* **Problem to solve**
Return only the lines below starting at the line containing "yellow square: (82, 42) -> (142, 83), moved" and ending at the line containing "pink line: (63, 41) -> (62, 66), moved", both included, exactly as they are and with no pictures.

* **Data records**
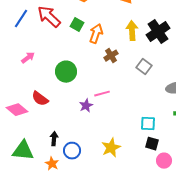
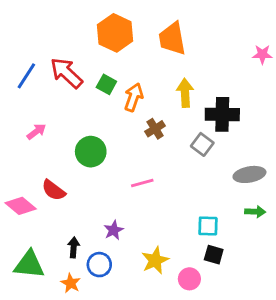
black cross: (158, 32) -> (222, 114), moved, turned 35
purple star: (86, 106) -> (114, 230), moved
pink circle: (164, 161) -> (189, 279), moved

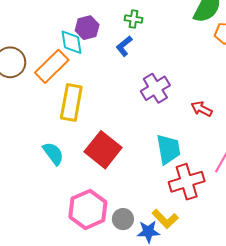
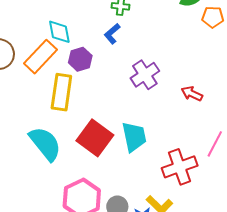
purple hexagon: (87, 28) -> (80, 59), moved
cyan trapezoid: (168, 149) -> (134, 137), moved
cyan semicircle: (53, 154) -> (45, 144), size x1.5

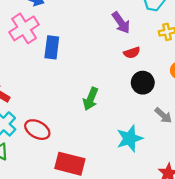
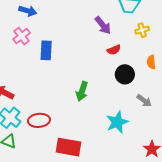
pink cross: (24, 28) -> (22, 36), size x0.7
red ellipse: (37, 130) -> (39, 120), turned -30

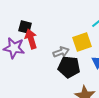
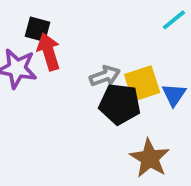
yellow square: (82, 42) -> (142, 83), moved

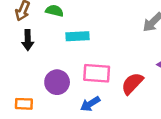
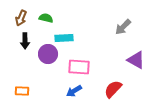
purple circle: (57, 82) -> (48, 54), moved
red semicircle: (132, 83) -> (113, 89), moved

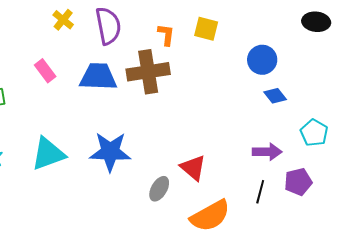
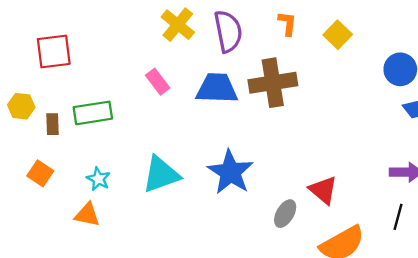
yellow cross: (63, 20) -> (178, 25), size x1.4
yellow square: (206, 29) -> (338, 35), turned 30
orange L-shape: (166, 35) -> (287, 23), moved
blue star: (110, 152) -> (230, 172), turned 30

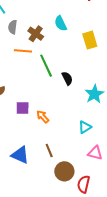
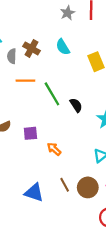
brown cross: (36, 34) -> (32, 48), moved
purple square: (23, 108) -> (30, 133), moved
brown circle: (64, 171) -> (88, 187), moved

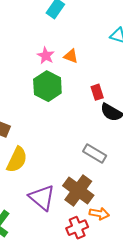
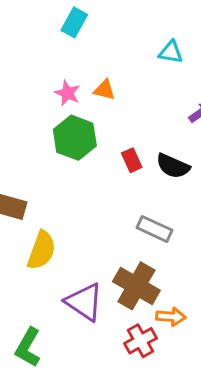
red rectangle: (97, 92) -> (132, 160), moved

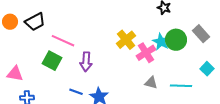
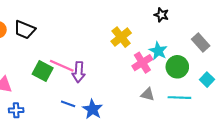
black trapezoid: (35, 22) -> (25, 30), turned 50
yellow cross: (126, 40) -> (121, 37), moved
green circle: (176, 40) -> (177, 67), moved
pink line: (63, 41) -> (62, 66), moved

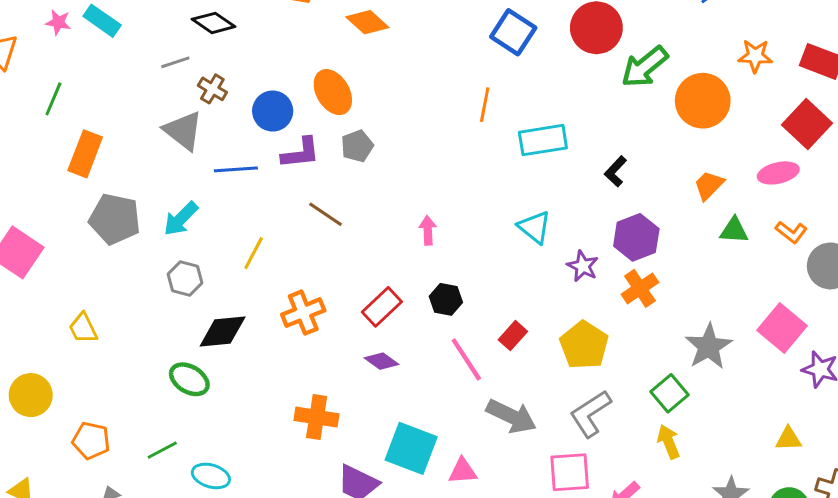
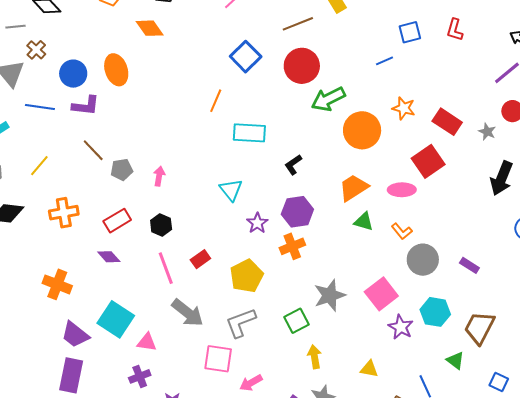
gray pentagon: (357, 146) -> (122, 170), moved
orange trapezoid: (709, 185) -> (354, 188), size x1.4
yellow arrow: (669, 442) -> (314, 357), moved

* **Answer box**
yellow square: (82, 42) -> (142, 83), moved

purple circle: (57, 82) -> (48, 54), moved
red semicircle: (132, 83) -> (113, 89), moved

yellow cross: (63, 20) -> (178, 25), size x1.4
yellow square: (206, 29) -> (338, 35), turned 30
orange L-shape: (166, 35) -> (287, 23), moved
blue star: (110, 152) -> (230, 172), turned 30

brown cross: (36, 34) -> (32, 48), moved
purple square: (23, 108) -> (30, 133), moved
brown circle: (64, 171) -> (88, 187), moved

red rectangle: (97, 92) -> (132, 160), moved

black trapezoid: (35, 22) -> (25, 30), turned 50
yellow cross: (126, 40) -> (121, 37), moved
green circle: (176, 40) -> (177, 67), moved
pink line: (63, 41) -> (62, 66), moved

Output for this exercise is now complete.